#### Provided entries ####

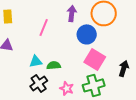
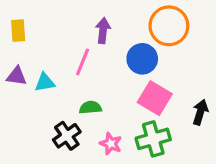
purple arrow: (72, 13) -> (103, 31), moved
pink line: (44, 27) -> (83, 62), moved
cyan triangle: (36, 61) -> (45, 82), moved

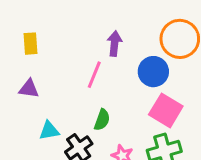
cyan triangle: (45, 82) -> (49, 131), moved
green semicircle: (90, 108) -> (102, 120), turned 115

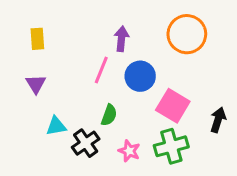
blue circle: (153, 72) -> (140, 76), moved
purple triangle: (29, 89) -> (36, 84), turned 50

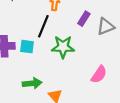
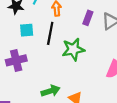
cyan square: (27, 47) -> (27, 30), moved

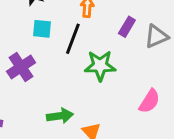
purple cross: (16, 60) -> (21, 67), turned -30

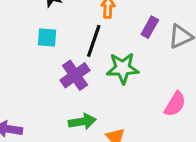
cyan square: (42, 29) -> (47, 37), moved
purple cross: (21, 67) -> (75, 75), moved

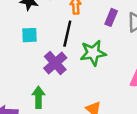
green arrow: (82, 122) -> (38, 97), moved, turned -75

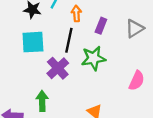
purple rectangle: (111, 17) -> (101, 26), moved
cyan square: (30, 35) -> (33, 42), size x1.5

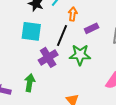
purple rectangle: (101, 26) -> (92, 28), turned 32

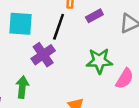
green star: (80, 55) -> (99, 61), moved

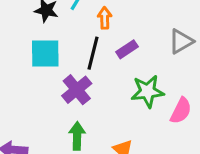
purple rectangle: (94, 16) -> (127, 49), moved
green arrow: (22, 87) -> (77, 136), moved

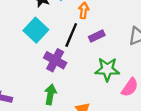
cyan square: (45, 53) -> (36, 30), turned 35
purple cross: (77, 90) -> (55, 60), turned -30

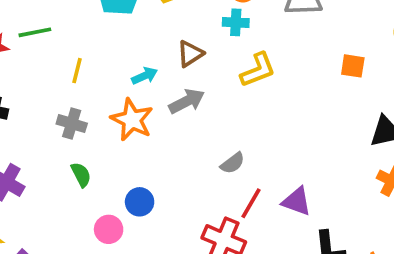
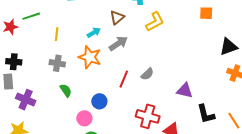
red line: (251, 203) -> (124, 79), moved

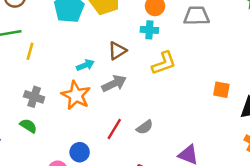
orange square: (206, 13) -> (221, 90), moved
yellow line: (57, 34) -> (30, 51), moved
green semicircle: (66, 90) -> (28, 126), moved, turned -32

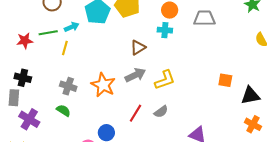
yellow L-shape: (164, 63) -> (165, 80), moved
cyan arrow: (85, 65) -> (72, 27), moved

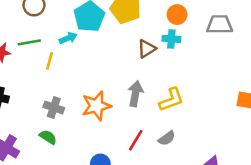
cyan arrow: (72, 27) -> (68, 38), moved
brown triangle: (138, 47) -> (147, 49), moved
gray arrow: (135, 75) -> (135, 94), turned -54
orange star: (103, 85) -> (96, 106), turned 30

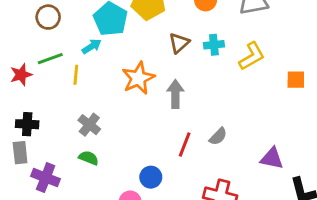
cyan cross: (171, 39) -> (214, 45), moved
yellow L-shape: (171, 100) -> (252, 56), moved
orange star: (96, 106) -> (138, 78), moved
gray cross: (54, 107) -> (89, 125), turned 30

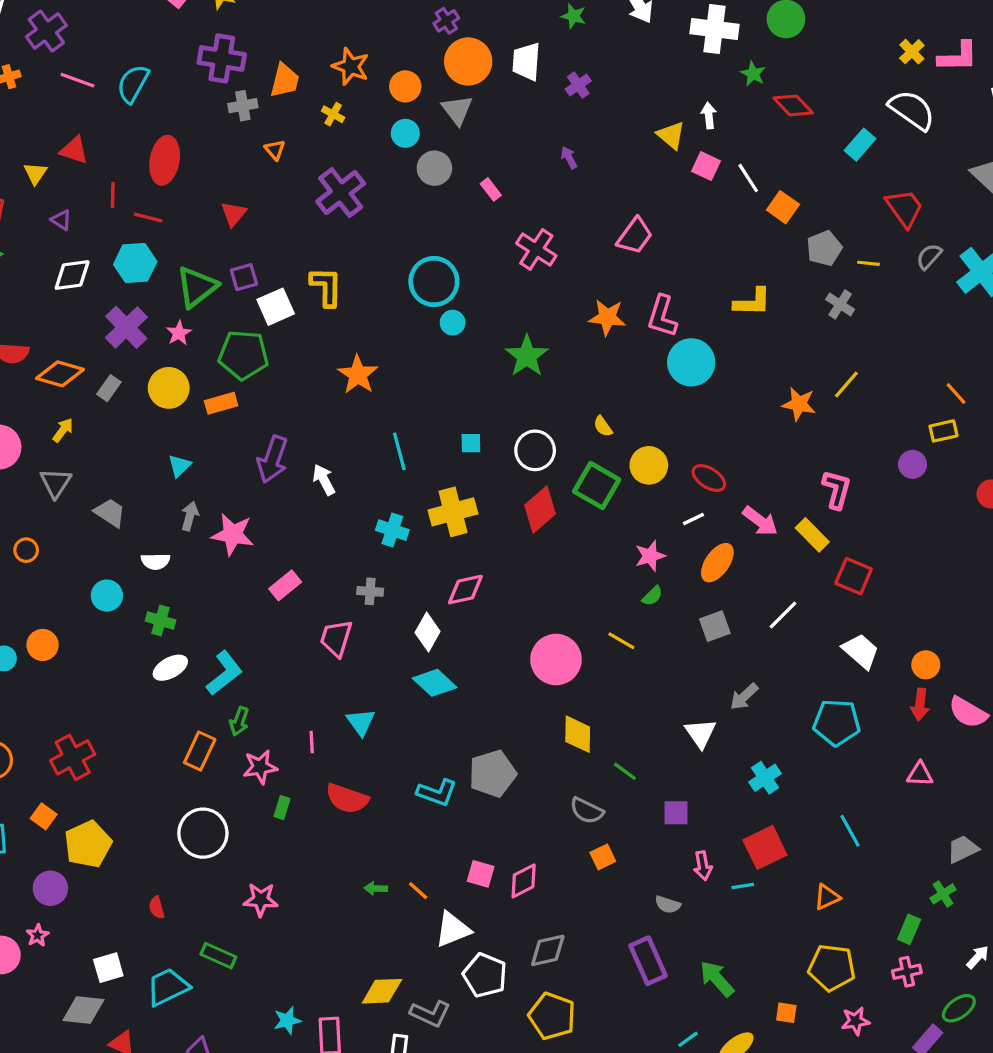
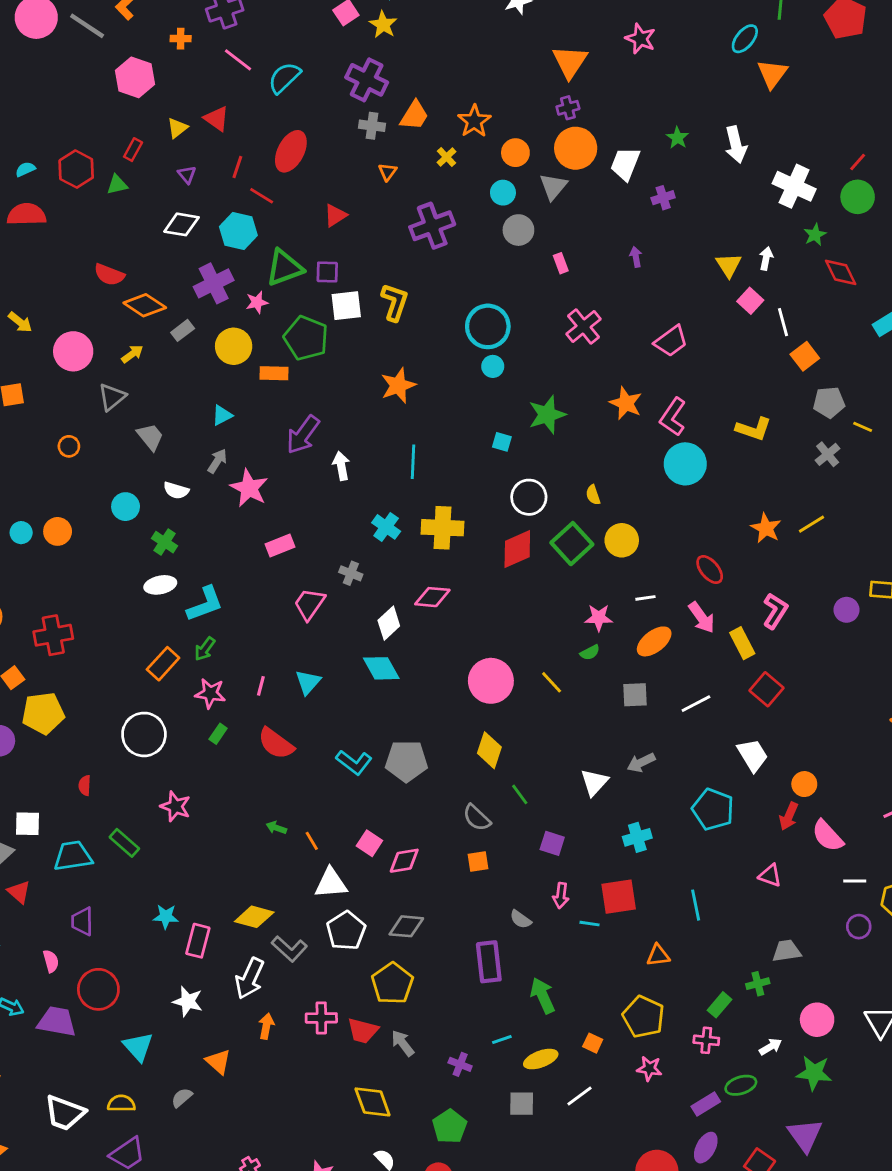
cyan square: (471, 443) -> (502, 442), moved
red ellipse: (709, 478) -> (710, 570), moved

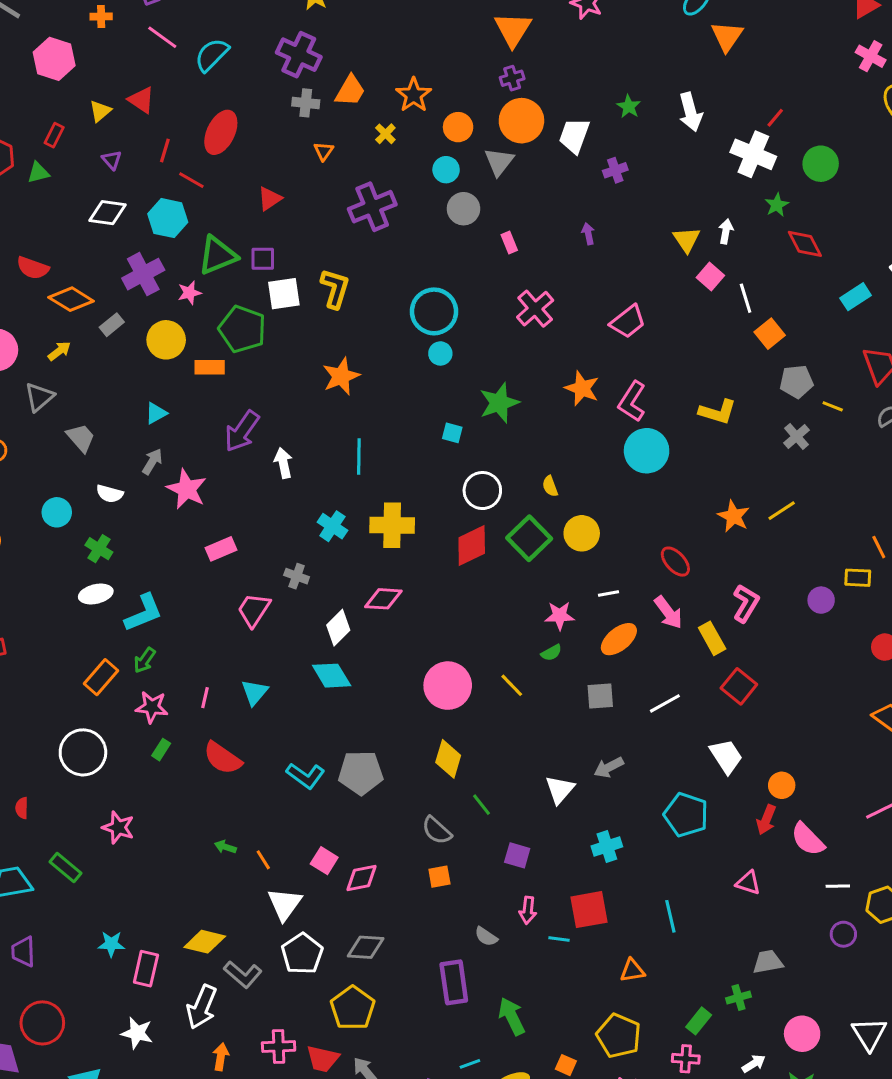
red line: (858, 162) -> (775, 118), moved
white triangle: (331, 883) -> (285, 904), turned -48

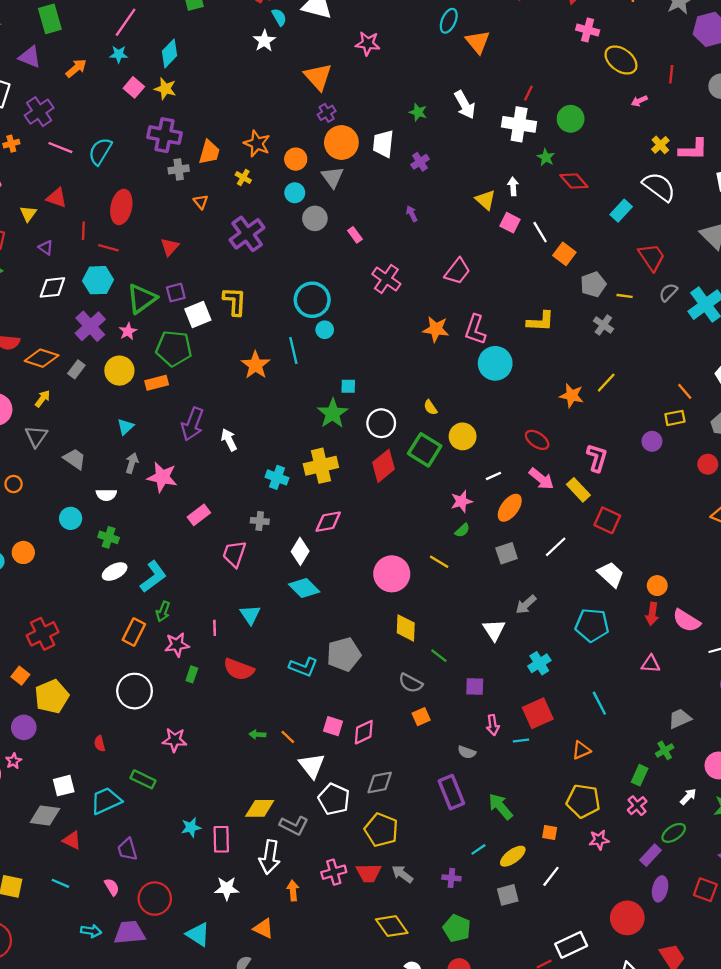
green star: (499, 403) -> (333, 413), moved
cyan line: (359, 457) -> (293, 350), moved
pink cross: (686, 1059) -> (637, 806), turned -30

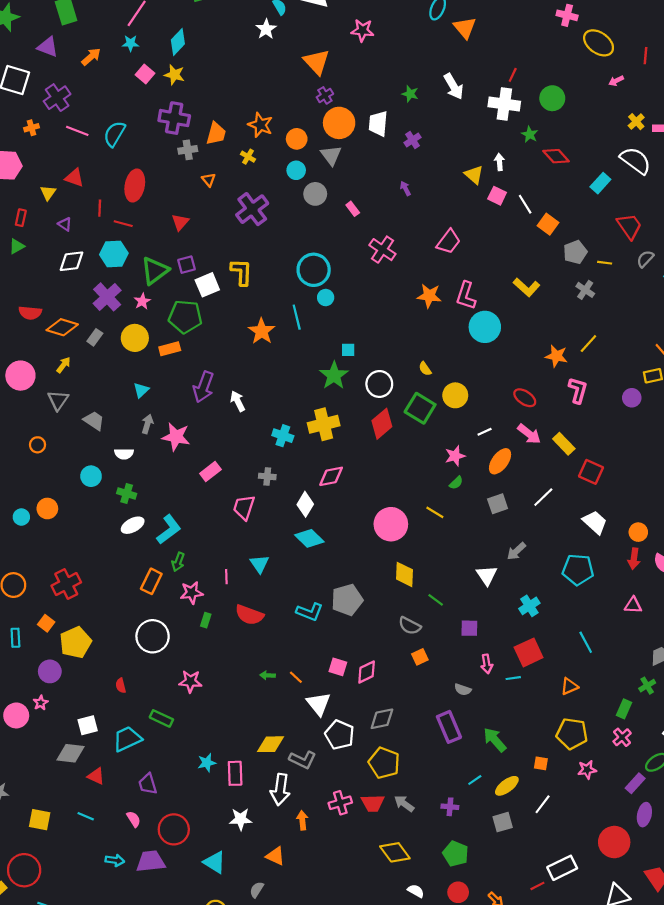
yellow L-shape: (540, 321) -> (527, 287), turned 40
pink L-shape: (597, 458) -> (578, 390), moved

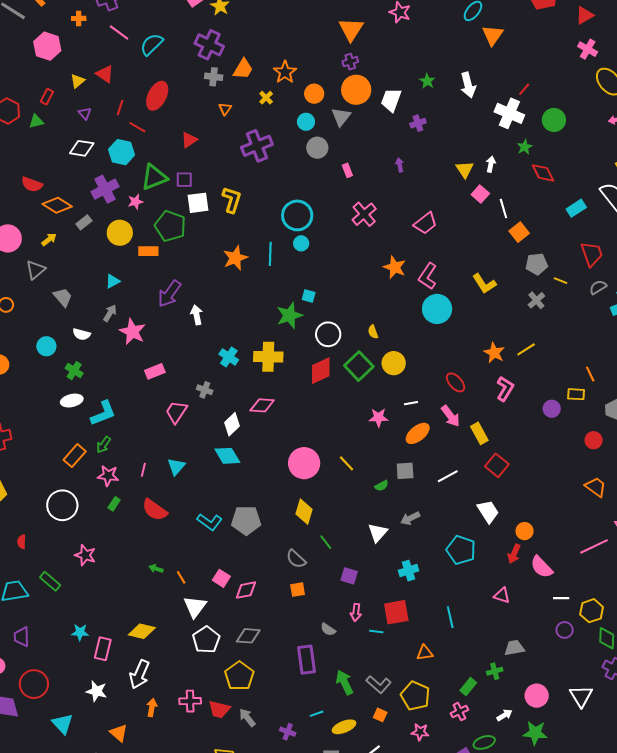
green semicircle: (456, 483) -> (382, 486), moved
gray L-shape: (303, 760) -> (379, 684), moved

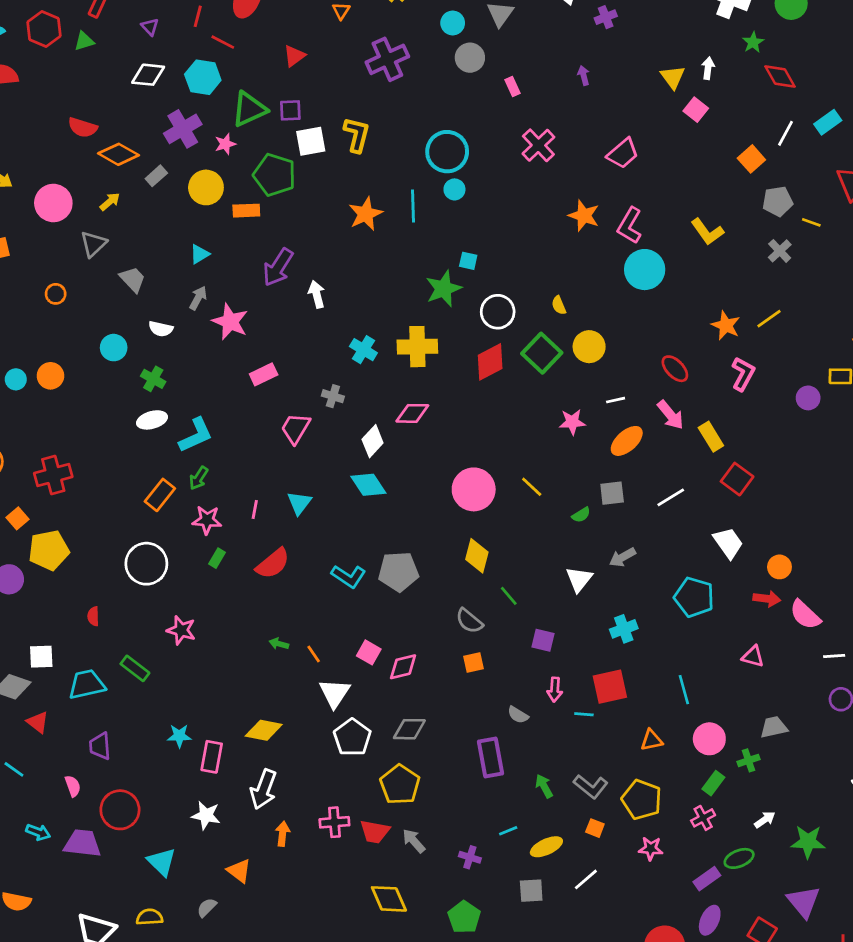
white line: (503, 209) -> (785, 133), moved, turned 48
red semicircle: (155, 510) -> (273, 563), turned -72
red arrow: (514, 554) -> (767, 599), turned -102
green arrow: (344, 682) -> (544, 786), size x0.7
pink circle: (537, 696) -> (709, 739), moved

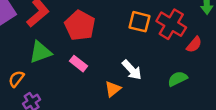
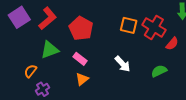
orange triangle: (113, 89) -> (82, 79), moved

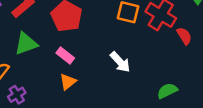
red semicircle: (172, 44) -> (184, 36), turned -72
green semicircle: (159, 71) -> (167, 91), moved

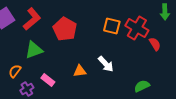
pink rectangle: (65, 55) -> (48, 80), moved
orange triangle: (68, 82) -> (80, 71), moved, turned 32

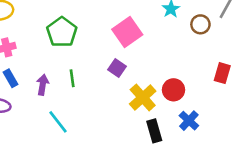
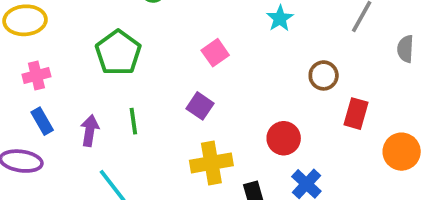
brown circle: (200, 24) -> (324, 75), moved
pink square: (127, 32) -> (215, 53), size x0.6
yellow cross: (143, 98) -> (211, 163), moved, turned 32

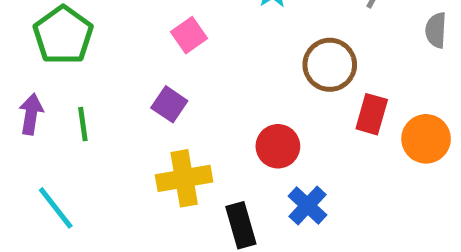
brown circle: (324, 75) -> (330, 65), size x1.4
purple arrow: (90, 131) -> (31, 114), moved
orange circle: (402, 152) -> (426, 139), moved

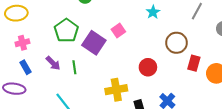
purple square: (169, 104) -> (94, 43), moved, size x1.6
purple arrow: (31, 114) -> (53, 63), turned 126
red circle: (278, 146) -> (148, 67), moved

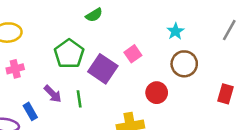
brown circle: (176, 43) -> (184, 64), moved
blue rectangle: (26, 67) -> (30, 111), moved
red circle: (148, 67) -> (157, 93), moved

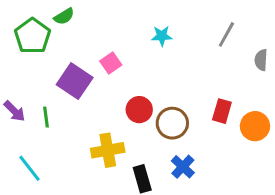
cyan star: (175, 31) -> (162, 36), turned 30
green pentagon: (69, 54) -> (32, 36), moved
brown circle: (184, 64) -> (172, 123), moved

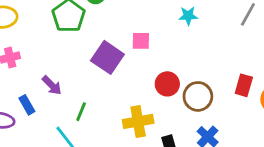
pink square: (111, 63) -> (141, 41), turned 36
green line: (46, 117) -> (81, 112), moved, turned 30

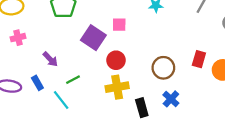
red circle: (167, 84) -> (116, 60), moved
blue rectangle: (27, 105) -> (37, 83), moved
green line: (81, 112) -> (73, 80), turned 40

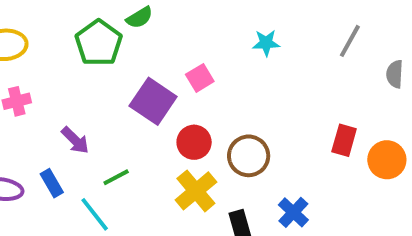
pink square: (119, 25) -> (200, 78), turned -32
brown circle: (163, 68) -> (249, 156), moved
yellow cross: (117, 87) -> (196, 191), turned -30

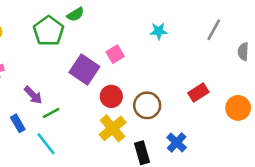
red rectangle: (344, 140) -> (198, 93), moved, turned 42
green line: (116, 177) -> (51, 113), moved

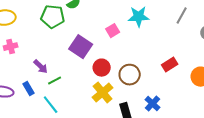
green pentagon: (49, 31) -> (53, 17), turned -30
cyan star: (159, 31) -> (139, 17), size x1.5
pink square: (115, 54) -> (113, 31), moved

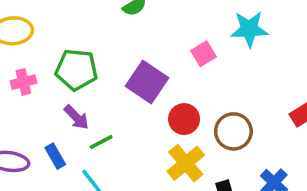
green pentagon: (53, 17) -> (76, 70), moved

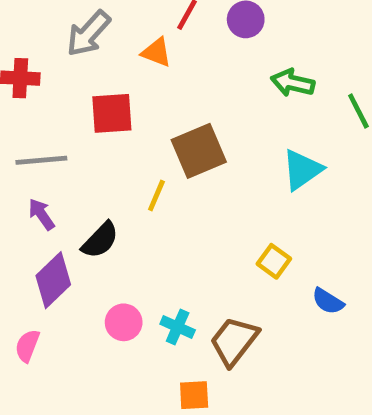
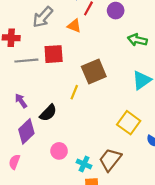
gray line: (41, 160) -> (26, 61), moved
yellow square: (274, 261) -> (129, 123), size x1.5
cyan cross: (178, 327) -> (84, 164), moved

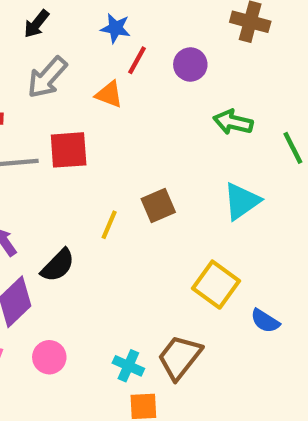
brown square: (94, 71) -> (158, 206), moved, size x0.7
pink circle: (59, 151) -> (49, 357), moved

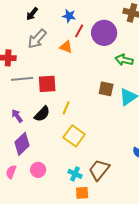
purple circle: (190, 64) -> (104, 33), size x1.6
red square: (69, 150) -> (47, 84), moved
brown square: (158, 206) -> (106, 89), moved, turned 35
black semicircle: (58, 265) -> (42, 114), moved
yellow square: (216, 285) -> (74, 136), moved

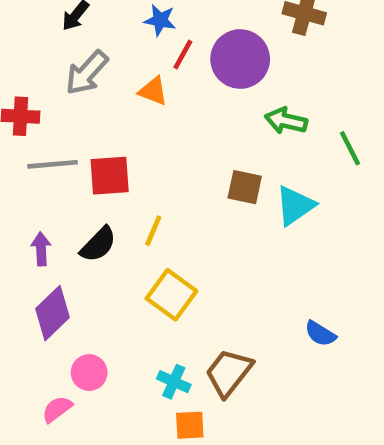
purple arrow: (17, 116) -> (41, 249), turned 32
pink semicircle: (11, 172) -> (57, 409), moved, turned 32

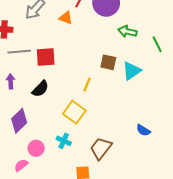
yellow line: (153, 231) -> (87, 85), moved
purple arrow: (41, 249) -> (11, 81), moved
cyan cross: (174, 382) -> (64, 141), moved

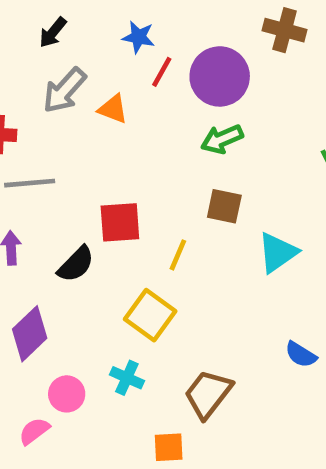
orange triangle: (66, 18) -> (113, 109), moved
green arrow: (127, 31) -> (222, 139), moved, turned -36
red square: (46, 57) -> (120, 222), moved
cyan triangle: (132, 71) -> (278, 253), moved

####

**Requirement**
Among the entries above, take the lines from the one with "gray L-shape: (303, 760) -> (379, 684), moved" through the one with "red circle: (278, 146) -> (148, 67), moved" and retype them exactly, leaving out the pictures.

**Completed task**
gray L-shape: (303, 760) -> (379, 684), moved

white line: (503, 209) -> (785, 133), moved, turned 48
red semicircle: (155, 510) -> (273, 563), turned -72
red arrow: (514, 554) -> (767, 599), turned -102
green arrow: (344, 682) -> (544, 786), size x0.7
pink circle: (537, 696) -> (709, 739), moved

orange triangle: (113, 89) -> (82, 79), moved

red semicircle: (172, 44) -> (184, 36), turned -72
green semicircle: (159, 71) -> (167, 91), moved

pink rectangle: (65, 55) -> (48, 80), moved
orange triangle: (68, 82) -> (80, 71), moved, turned 32

brown circle: (200, 24) -> (324, 75), moved
pink square: (127, 32) -> (215, 53), size x0.6
yellow cross: (143, 98) -> (211, 163), moved, turned 32

brown circle: (324, 75) -> (330, 65), size x1.4
purple arrow: (90, 131) -> (31, 114), moved
orange circle: (402, 152) -> (426, 139), moved

purple square: (169, 104) -> (94, 43), moved, size x1.6
purple arrow: (31, 114) -> (53, 63), turned 126
red circle: (278, 146) -> (148, 67), moved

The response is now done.